» **Exercise goal**: The whole listing should be retyped word for word, apart from the pictures it holds.

» **Supplied information**:
##########

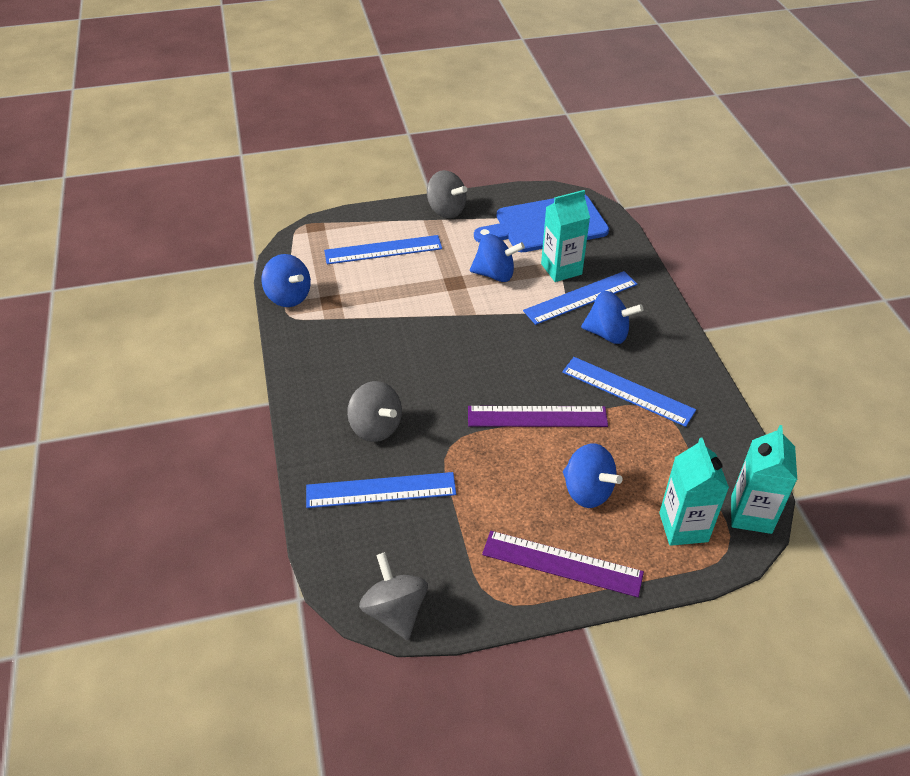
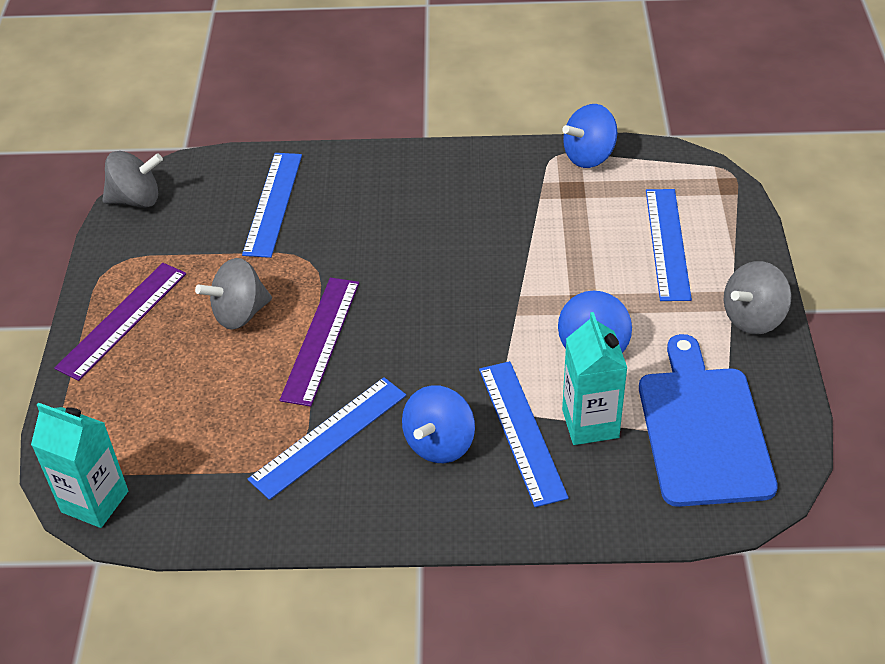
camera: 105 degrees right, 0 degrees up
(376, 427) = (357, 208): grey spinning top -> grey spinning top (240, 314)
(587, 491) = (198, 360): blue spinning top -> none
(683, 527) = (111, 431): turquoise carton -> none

##########

» **Solved problem**:
camera: 105 degrees right, 0 degrees up
(376, 427) = (357, 208): grey spinning top -> grey spinning top (240, 314)
(587, 491) = (198, 360): blue spinning top -> none
(683, 527) = (111, 431): turquoise carton -> none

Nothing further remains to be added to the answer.